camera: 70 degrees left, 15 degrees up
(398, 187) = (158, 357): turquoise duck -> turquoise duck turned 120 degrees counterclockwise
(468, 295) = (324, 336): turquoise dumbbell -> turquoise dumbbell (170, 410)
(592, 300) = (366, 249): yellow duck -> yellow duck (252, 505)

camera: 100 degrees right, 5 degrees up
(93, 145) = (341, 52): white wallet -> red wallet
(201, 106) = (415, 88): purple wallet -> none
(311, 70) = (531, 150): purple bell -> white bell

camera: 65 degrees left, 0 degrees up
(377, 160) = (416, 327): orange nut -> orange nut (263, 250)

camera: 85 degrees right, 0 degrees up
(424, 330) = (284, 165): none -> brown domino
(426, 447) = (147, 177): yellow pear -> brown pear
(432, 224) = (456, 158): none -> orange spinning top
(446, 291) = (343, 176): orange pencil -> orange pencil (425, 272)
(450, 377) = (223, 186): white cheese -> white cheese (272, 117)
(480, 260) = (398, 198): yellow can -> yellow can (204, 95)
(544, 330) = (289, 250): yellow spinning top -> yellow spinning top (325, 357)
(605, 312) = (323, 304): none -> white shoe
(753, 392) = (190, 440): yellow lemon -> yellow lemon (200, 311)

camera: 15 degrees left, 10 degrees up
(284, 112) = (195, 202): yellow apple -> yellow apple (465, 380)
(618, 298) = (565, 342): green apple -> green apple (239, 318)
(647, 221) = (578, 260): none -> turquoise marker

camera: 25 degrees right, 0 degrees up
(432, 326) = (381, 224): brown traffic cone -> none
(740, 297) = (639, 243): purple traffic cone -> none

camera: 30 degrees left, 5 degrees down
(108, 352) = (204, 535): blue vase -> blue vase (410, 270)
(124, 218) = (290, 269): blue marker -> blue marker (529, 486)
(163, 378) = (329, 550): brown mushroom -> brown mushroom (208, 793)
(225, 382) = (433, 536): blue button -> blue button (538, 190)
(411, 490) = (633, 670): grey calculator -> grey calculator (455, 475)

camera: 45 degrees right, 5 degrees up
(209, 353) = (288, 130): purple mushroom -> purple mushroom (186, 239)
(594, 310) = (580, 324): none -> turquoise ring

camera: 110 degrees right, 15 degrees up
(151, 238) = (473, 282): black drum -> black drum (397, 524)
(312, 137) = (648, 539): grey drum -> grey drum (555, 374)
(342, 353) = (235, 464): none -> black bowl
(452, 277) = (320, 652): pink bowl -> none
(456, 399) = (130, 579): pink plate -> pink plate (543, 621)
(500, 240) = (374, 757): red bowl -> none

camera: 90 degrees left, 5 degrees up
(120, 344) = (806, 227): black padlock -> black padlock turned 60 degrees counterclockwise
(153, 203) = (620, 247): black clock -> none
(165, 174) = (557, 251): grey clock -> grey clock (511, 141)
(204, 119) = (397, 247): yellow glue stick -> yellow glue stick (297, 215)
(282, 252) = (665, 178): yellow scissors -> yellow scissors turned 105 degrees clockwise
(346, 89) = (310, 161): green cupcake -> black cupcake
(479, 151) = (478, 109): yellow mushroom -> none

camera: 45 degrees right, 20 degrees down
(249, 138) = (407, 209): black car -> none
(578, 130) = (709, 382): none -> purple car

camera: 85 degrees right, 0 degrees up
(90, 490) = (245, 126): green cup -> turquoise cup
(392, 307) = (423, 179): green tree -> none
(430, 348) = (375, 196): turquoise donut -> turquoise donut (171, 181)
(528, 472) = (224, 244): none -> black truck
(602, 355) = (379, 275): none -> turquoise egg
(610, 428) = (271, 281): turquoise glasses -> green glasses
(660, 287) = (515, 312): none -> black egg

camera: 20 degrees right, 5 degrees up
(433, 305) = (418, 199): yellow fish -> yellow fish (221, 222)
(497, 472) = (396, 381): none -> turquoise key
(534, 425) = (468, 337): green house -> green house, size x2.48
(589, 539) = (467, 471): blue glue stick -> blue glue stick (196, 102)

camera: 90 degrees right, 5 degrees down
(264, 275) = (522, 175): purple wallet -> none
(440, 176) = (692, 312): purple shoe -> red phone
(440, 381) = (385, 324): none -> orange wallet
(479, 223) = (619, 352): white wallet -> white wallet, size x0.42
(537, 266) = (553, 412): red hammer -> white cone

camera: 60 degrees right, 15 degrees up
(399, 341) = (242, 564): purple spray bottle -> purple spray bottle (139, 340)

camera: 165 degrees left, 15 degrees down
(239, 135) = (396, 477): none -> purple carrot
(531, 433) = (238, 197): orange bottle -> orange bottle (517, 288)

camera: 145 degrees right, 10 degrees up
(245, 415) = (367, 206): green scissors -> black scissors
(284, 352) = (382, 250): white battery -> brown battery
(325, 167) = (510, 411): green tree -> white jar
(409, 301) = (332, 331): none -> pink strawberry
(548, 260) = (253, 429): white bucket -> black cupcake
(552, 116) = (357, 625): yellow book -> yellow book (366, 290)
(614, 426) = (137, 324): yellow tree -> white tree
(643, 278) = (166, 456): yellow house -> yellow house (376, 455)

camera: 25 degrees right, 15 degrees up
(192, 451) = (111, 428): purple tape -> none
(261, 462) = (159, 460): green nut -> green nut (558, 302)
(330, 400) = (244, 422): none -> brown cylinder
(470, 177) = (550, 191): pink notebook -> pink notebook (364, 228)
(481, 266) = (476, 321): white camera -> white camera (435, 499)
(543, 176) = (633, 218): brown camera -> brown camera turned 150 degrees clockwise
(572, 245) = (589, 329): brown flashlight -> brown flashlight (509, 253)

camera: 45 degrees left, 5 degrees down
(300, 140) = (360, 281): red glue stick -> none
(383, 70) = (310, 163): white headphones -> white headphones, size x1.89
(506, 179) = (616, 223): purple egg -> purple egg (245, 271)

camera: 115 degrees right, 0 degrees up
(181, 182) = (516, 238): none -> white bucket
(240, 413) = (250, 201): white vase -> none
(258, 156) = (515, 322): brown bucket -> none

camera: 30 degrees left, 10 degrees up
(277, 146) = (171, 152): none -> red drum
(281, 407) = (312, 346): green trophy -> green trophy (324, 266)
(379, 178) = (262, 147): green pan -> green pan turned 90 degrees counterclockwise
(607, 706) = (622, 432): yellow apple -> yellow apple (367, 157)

WHAT IS REQUIRED:
Provide only the number of lines from the material above that include the word "black".

EXERCISE OUTPUT:
10